> _AIM OF THE TASK_: The entries below contain pictures, which are to be left out; write out exactly, and only, the lines from the line with "red brick G8 level 1 -> red brick E7 level 1" up to and including the line with "blue brick B1:G2".

*** Opening of EXTRACTED INFORMATION ***

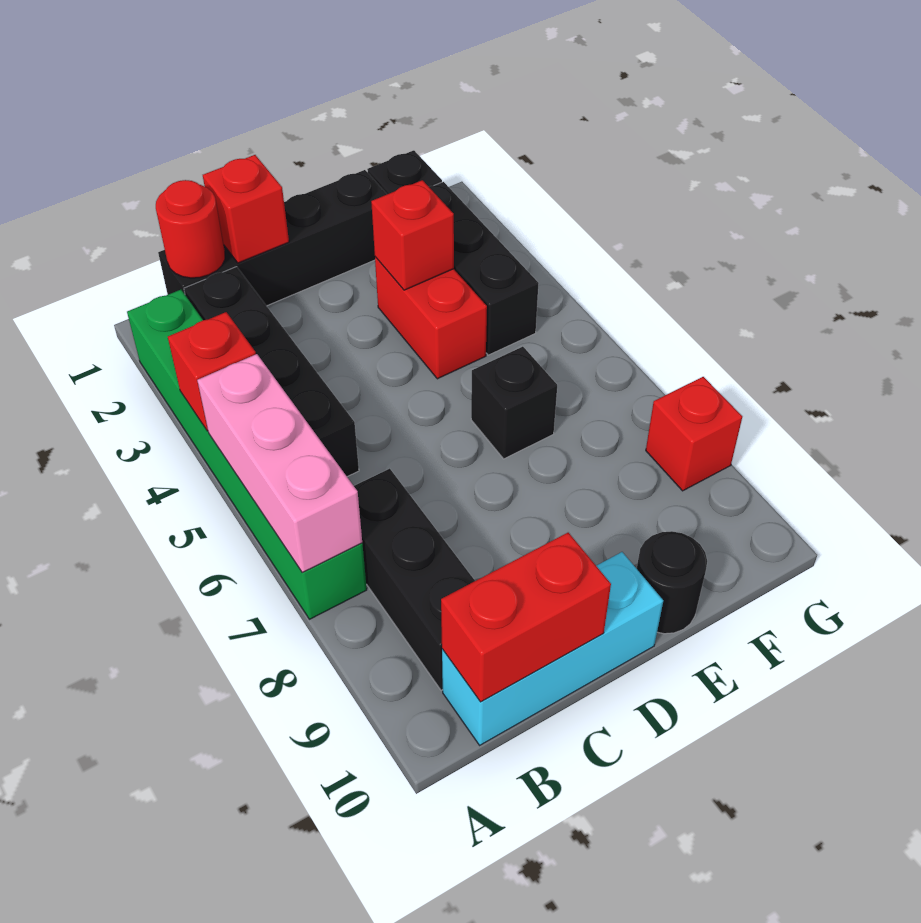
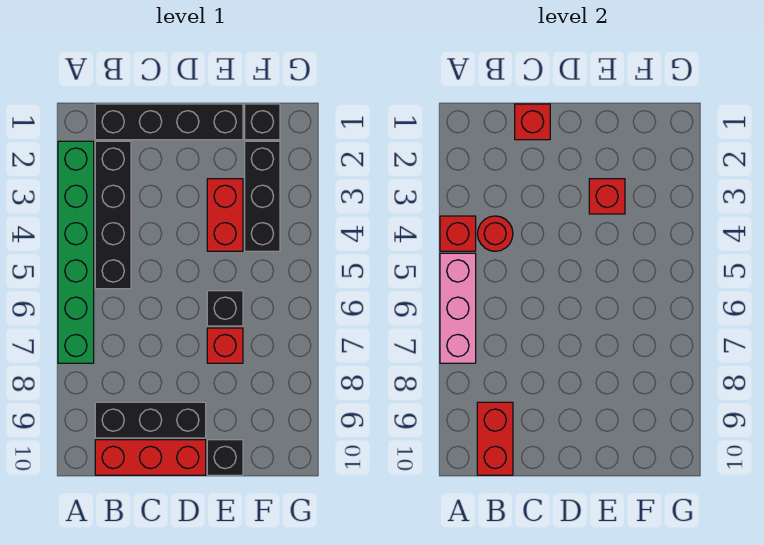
red round brick B1 level 2 -> red round brick B4 level 2
black brick B7:B9 level 1 -> black brick B9:D9 level 1
cyan brick B10:D10 level 1 -> red brick B10:D10 level 1
red brick B10:C10 level 2 -> red brick B9:B10 level 2
black round brick E10 level 1 -> black brick E10 level 1
red brick G8 level 1 -> red brick E7 level 1

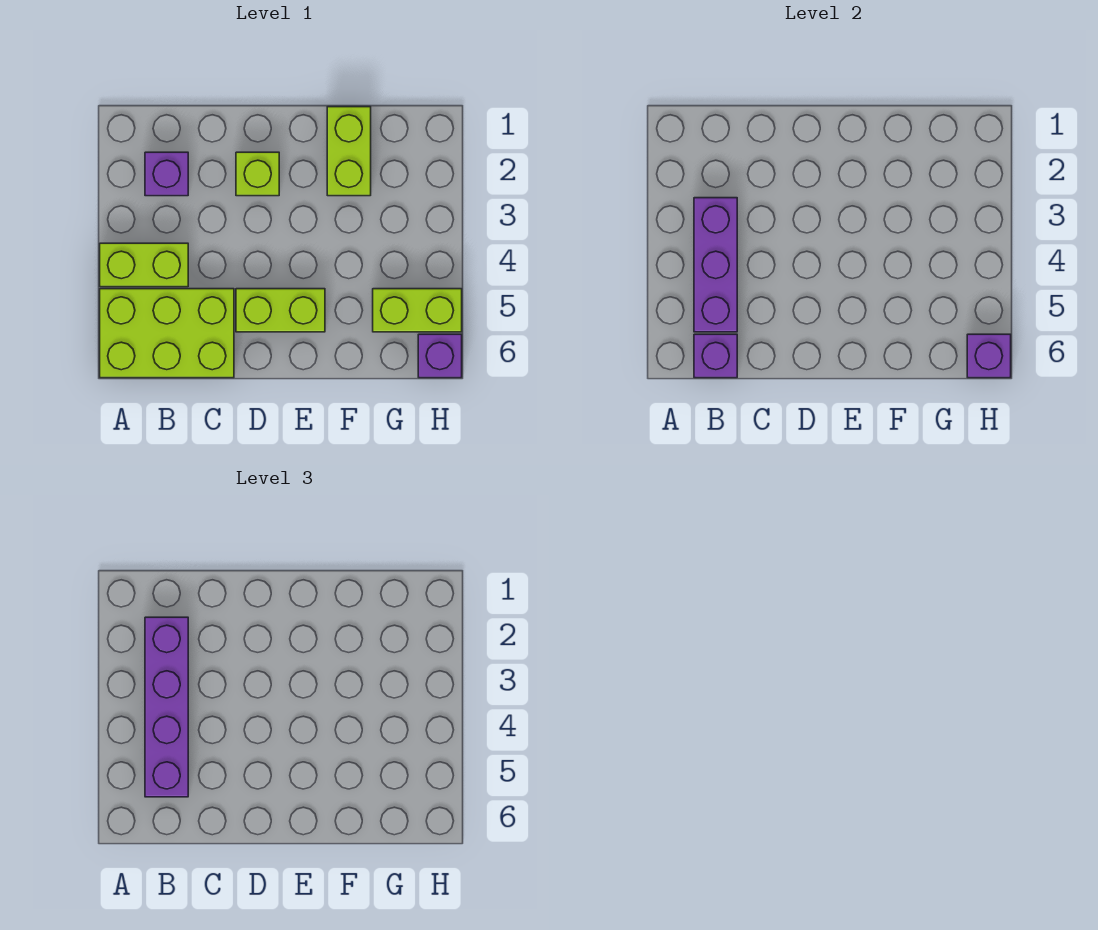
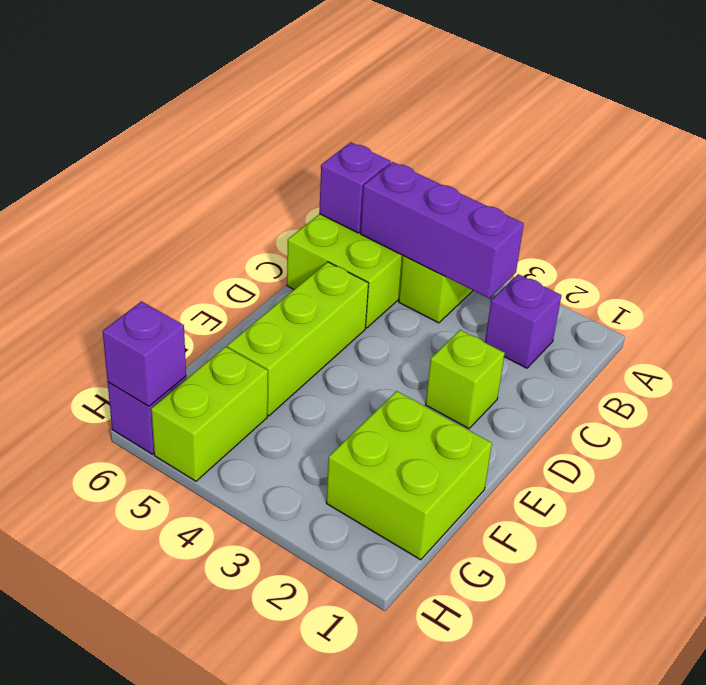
purple brick B2:B5 level 3 -> none
lime brick D5:E5 level 1 -> lime brick D5:F5 level 1
lime brick F1:F2 level 1 -> lime brick F1:G2 level 1

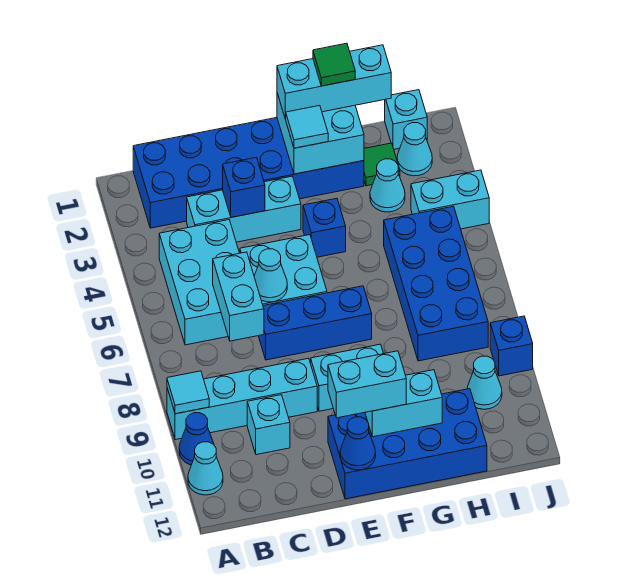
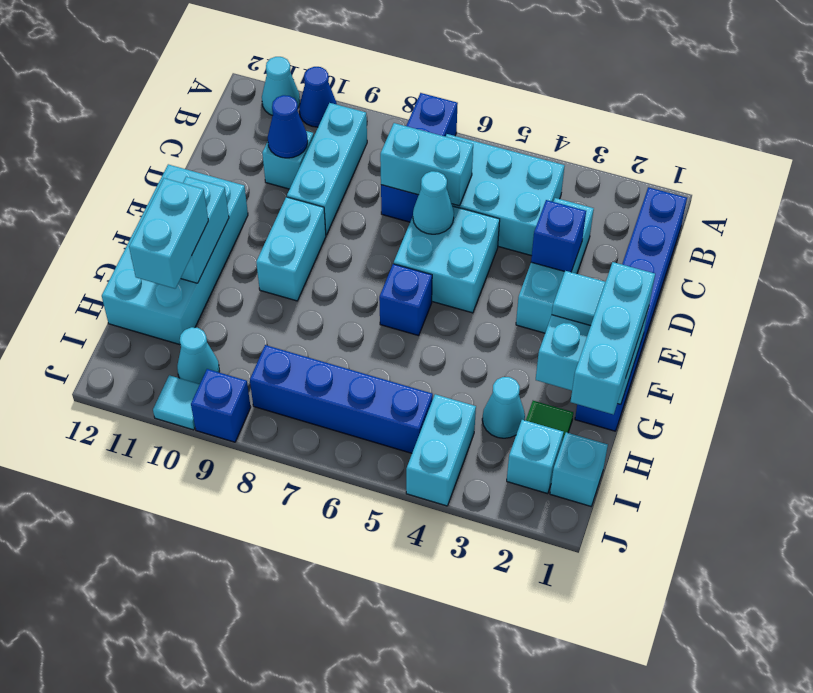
cyan brick A9:D9 level 1 -> cyan brick B9:D9 level 1
cyan tile A9 level 2 -> cyan tile J10 level 1
blue brick B1:G2 level 1 -> blue brick B1:G1 level 1
blue brick D7:F7 level 1 -> blue brick A7:C7 level 1
blue brick E11:H12 level 1 -> cyan brick E11:H12 level 1
cyan brick E11:F11 level 3 -> cyan brick G11:H11 level 3
blue cone E12 level 2 -> blue cone C10 level 2
blue brick F4 level 1 -> blue brick F6 level 1
green tile G1 level 4 -> none
blue brick H5:I8 level 1 -> blue brick I5:I8 level 1
cyan cone I2 level 1 -> cyan brick I2 level 1

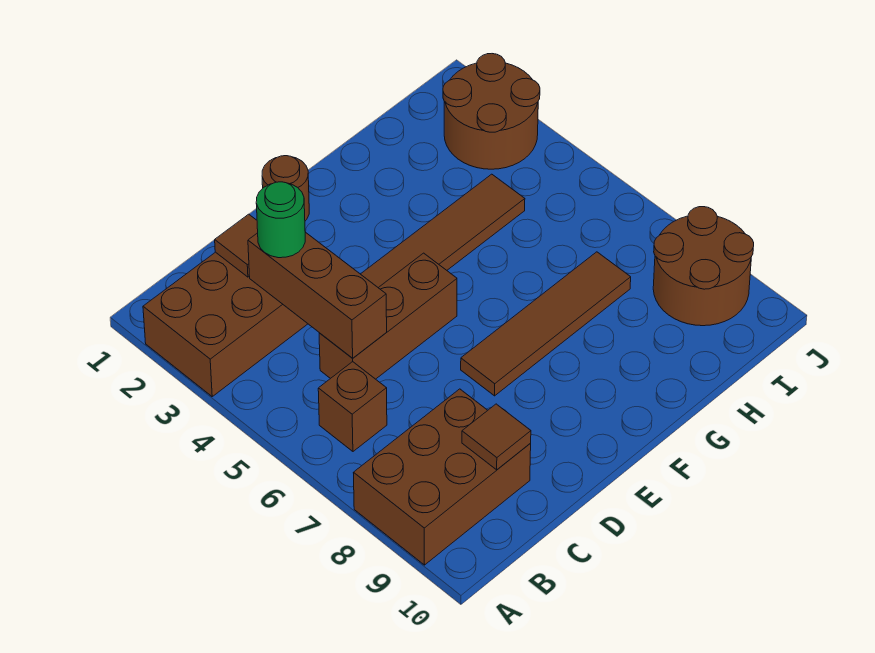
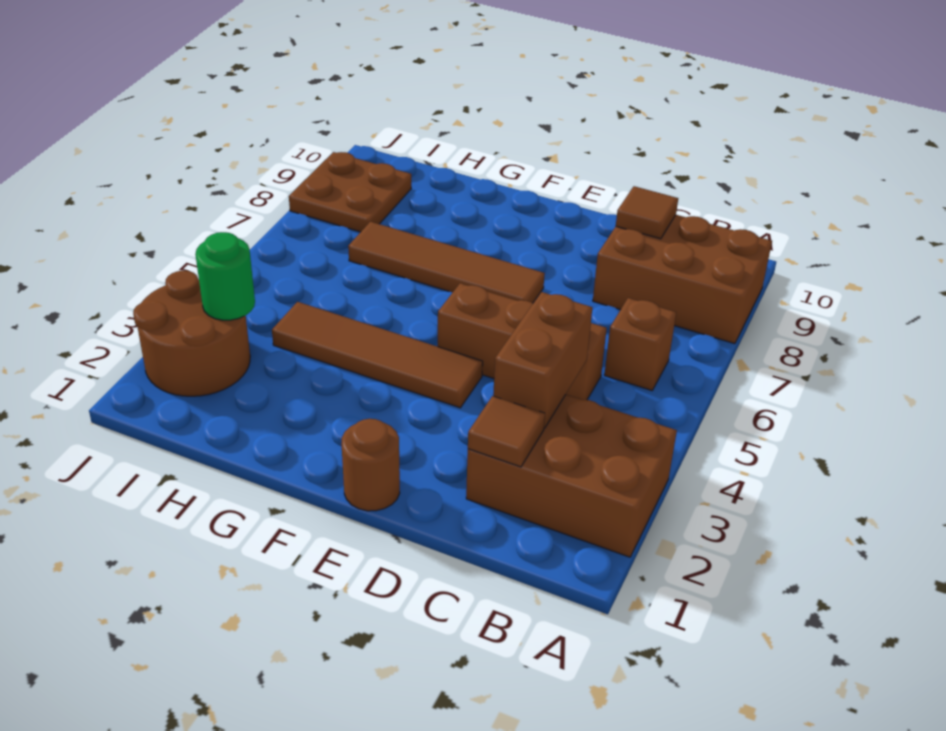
brown brick C3:C5 level 2 -> brown brick C3:C4 level 2
green round brick C3 level 3 -> green round brick I3 level 2
brown round brick I8:J9 level 1 -> brown plate I8:J9 level 1

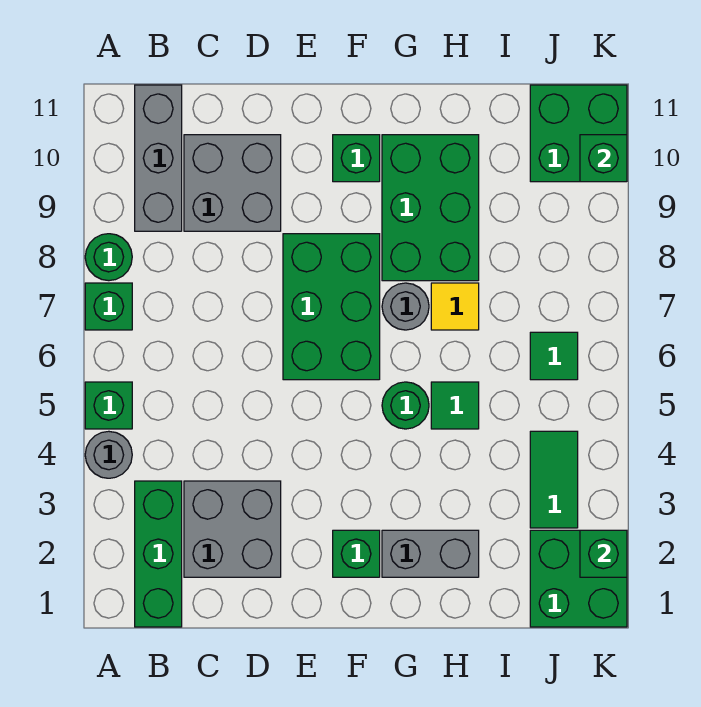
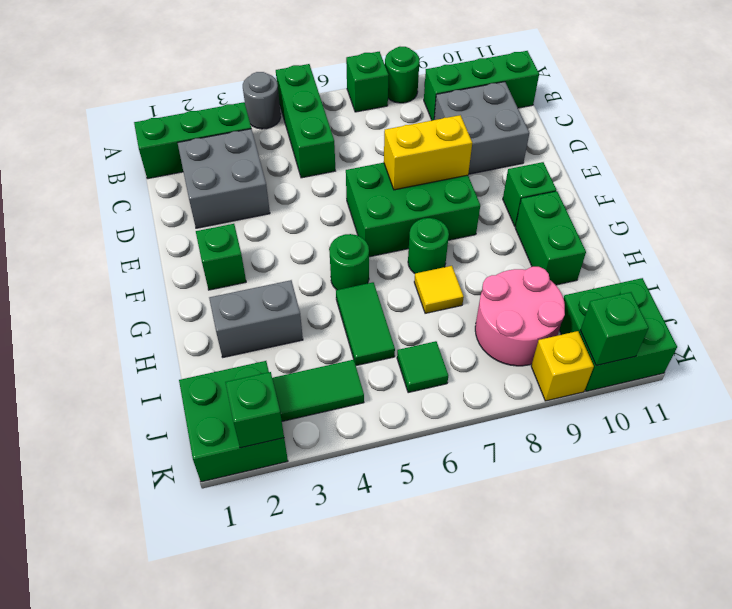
green brick A5 level 1 -> green brick A5:C5 level 1
grey brick B9:B11 level 1 -> green brick B9:B11 level 1
none -> yellow brick E7:E8 level 2
grey brick G2:H2 level 1 -> grey brick H2:H3 level 1
grey round brick G7 level 1 -> green round brick G7 level 1
green brick G8:H10 level 1 -> green brick G10:H10 level 1
green tile H5 level 1 -> green tile H5:I5 level 1
none -> pink round brick I8:J9 level 1
none -> yellow brick K9 level 1

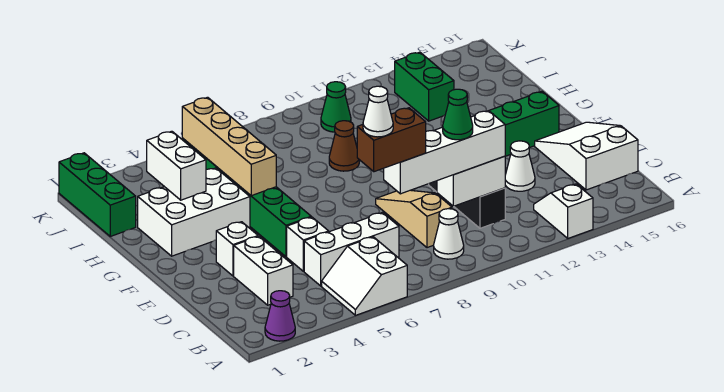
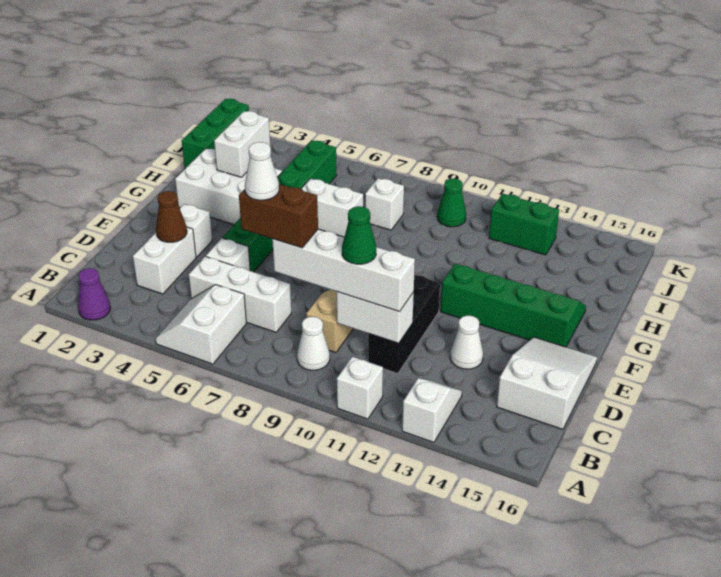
none -> white brick A11 level 1
tan brick G5:J5 level 2 -> none
none -> white brick H6:H7 level 1
brown cone H9 level 1 -> brown cone D3 level 2
none -> white brick I8 level 1
green brick I13:J13 level 1 -> green brick J12:J13 level 1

*** Close of EXTRACTED INFORMATION ***

> _SOLUTION_:
red brick G8 level 1 -> red brick E7 level 1

purple brick B2:B5 level 3 -> none
lime brick D5:E5 level 1 -> lime brick D5:F5 level 1
lime brick F1:F2 level 1 -> lime brick F1:G2 level 1

cyan brick A9:D9 level 1 -> cyan brick B9:D9 level 1
cyan tile A9 level 2 -> cyan tile J10 level 1
blue brick B1:G2 level 1 -> blue brick B1:G1 level 1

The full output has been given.